## Problem statement
Once the line containing "blue key [185,323,314,369]" is found in the records below, return it and each following line exactly, up to and including the line containing "none -> black cylinder [158,216,225,308]", and nothing else.

## The records
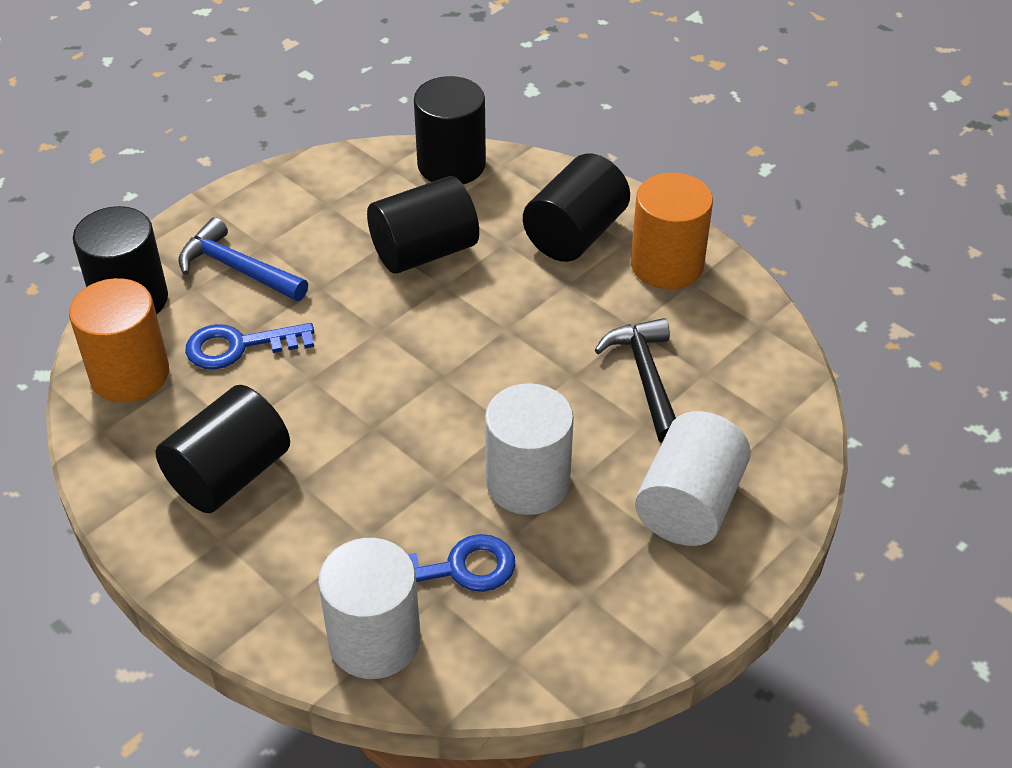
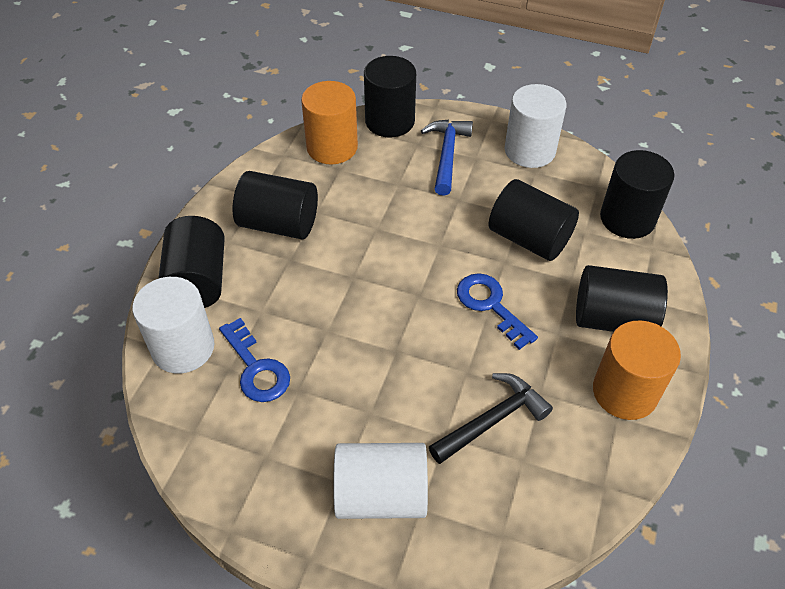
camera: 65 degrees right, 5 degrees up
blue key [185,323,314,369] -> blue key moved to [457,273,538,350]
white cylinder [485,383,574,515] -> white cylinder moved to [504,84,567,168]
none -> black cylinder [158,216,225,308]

--

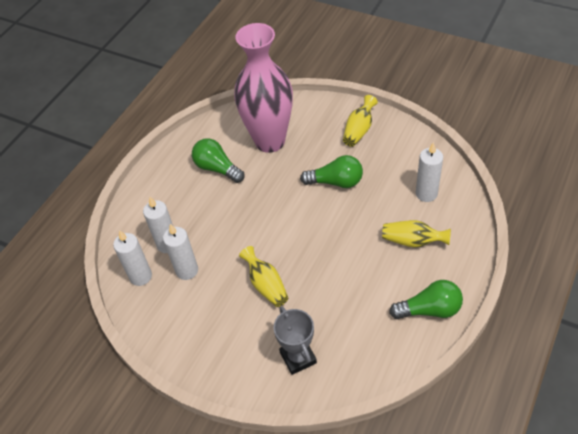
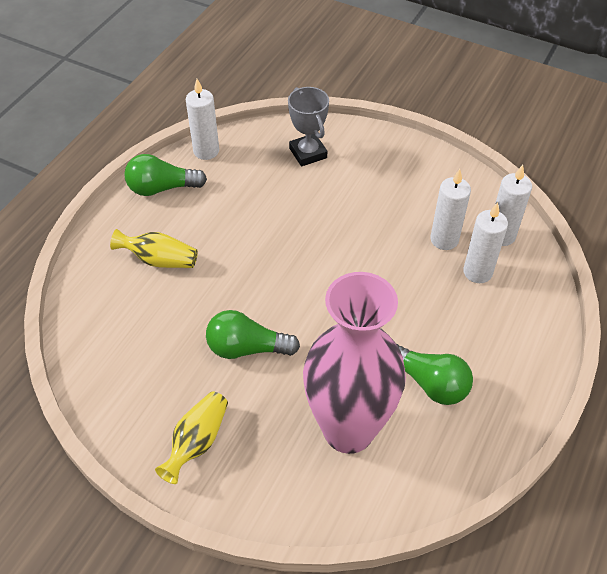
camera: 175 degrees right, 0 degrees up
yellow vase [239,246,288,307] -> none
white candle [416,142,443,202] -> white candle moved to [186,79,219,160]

## Solution for this exercise
blue key [185,323,314,369] -> blue key moved to [457,273,538,350]
white cylinder [485,383,574,515] -> white cylinder moved to [504,84,567,168]
none -> black cylinder [158,216,225,308]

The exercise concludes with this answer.